*** Block opens ***
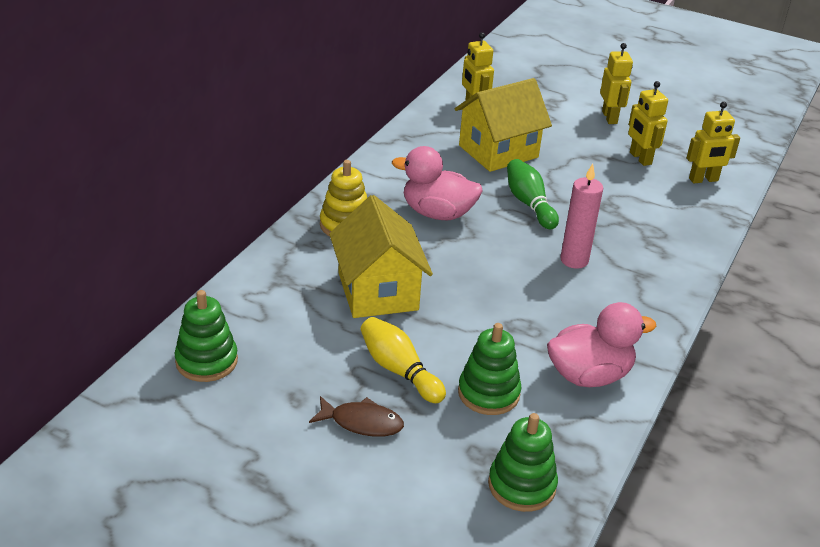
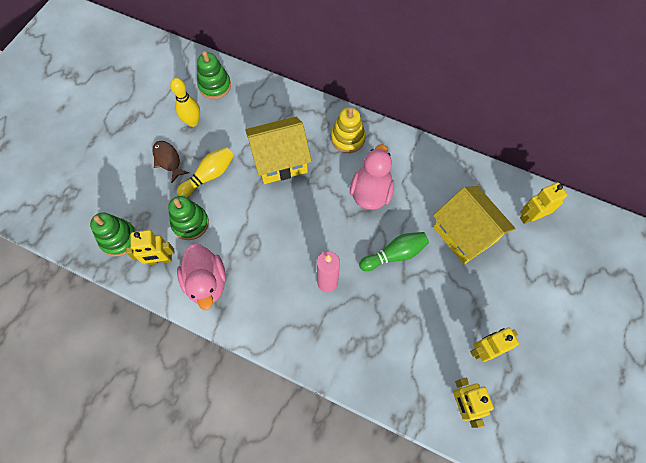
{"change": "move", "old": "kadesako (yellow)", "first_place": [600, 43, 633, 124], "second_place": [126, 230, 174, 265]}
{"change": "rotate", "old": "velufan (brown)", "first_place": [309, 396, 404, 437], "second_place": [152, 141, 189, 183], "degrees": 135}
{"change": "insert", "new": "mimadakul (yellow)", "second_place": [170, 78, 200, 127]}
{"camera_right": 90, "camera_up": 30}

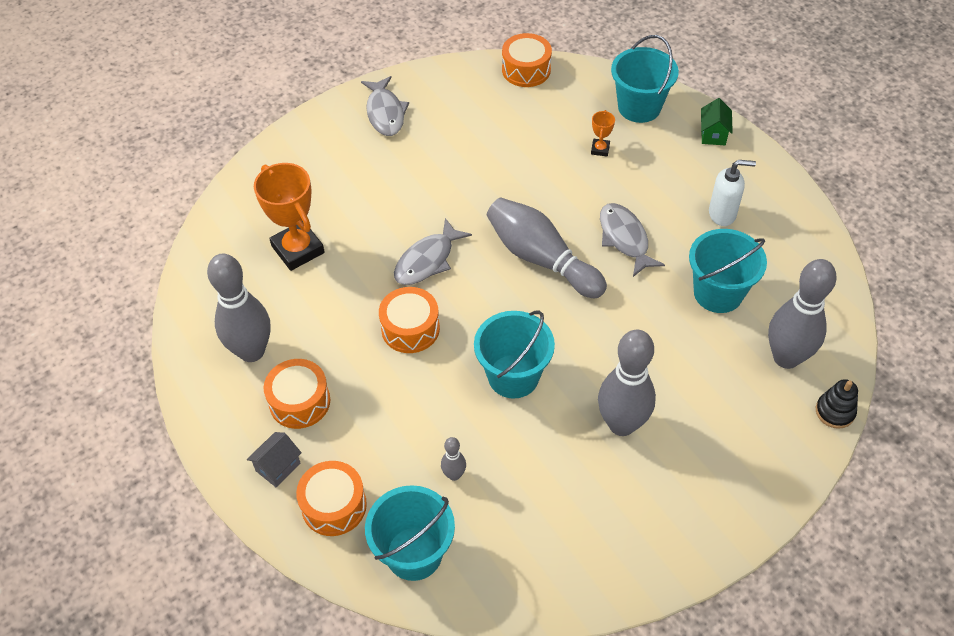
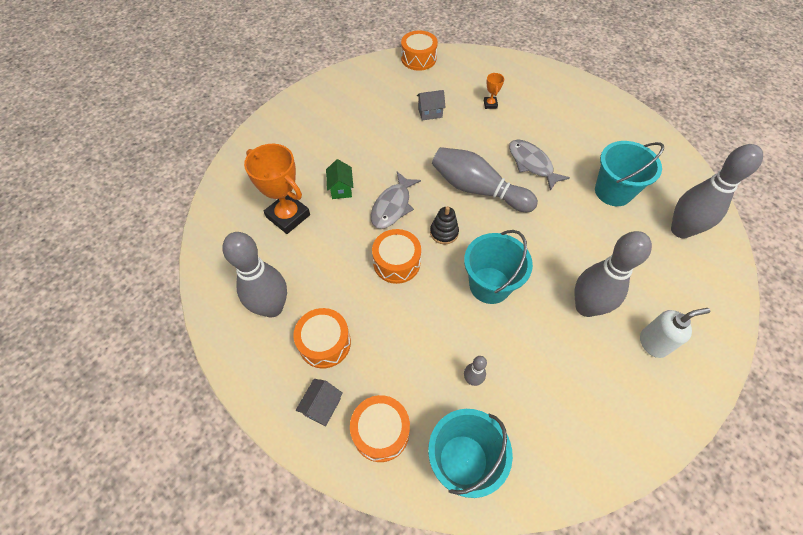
{"change": "delete", "old": "nufemodox (turquoise)", "first_place": [611, 35, 679, 123]}
{"change": "delete", "old": "velufan (grey)", "first_place": [361, 76, 409, 136]}
{"change": "move", "old": "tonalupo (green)", "first_place": [701, 98, 733, 145], "second_place": [326, 159, 353, 199]}
{"change": "move", "old": "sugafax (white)", "first_place": [709, 160, 756, 226], "second_place": [640, 308, 710, 358]}
{"change": "move", "old": "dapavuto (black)", "first_place": [816, 379, 858, 429], "second_place": [430, 206, 459, 244]}
{"change": "insert", "new": "tonalupo (grey)", "second_place": [417, 90, 446, 120]}
{"camera_right": -15, "camera_up": 5}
*** Block closes ***
▶ **What is being asked**:
Return each line of the records above in which the word "tonalupo" occurs.

▶ **Answer to the exercise**:
{"change": "move", "old": "tonalupo (green)", "first_place": [701, 98, 733, 145], "second_place": [326, 159, 353, 199]}
{"change": "insert", "new": "tonalupo (grey)", "second_place": [417, 90, 446, 120]}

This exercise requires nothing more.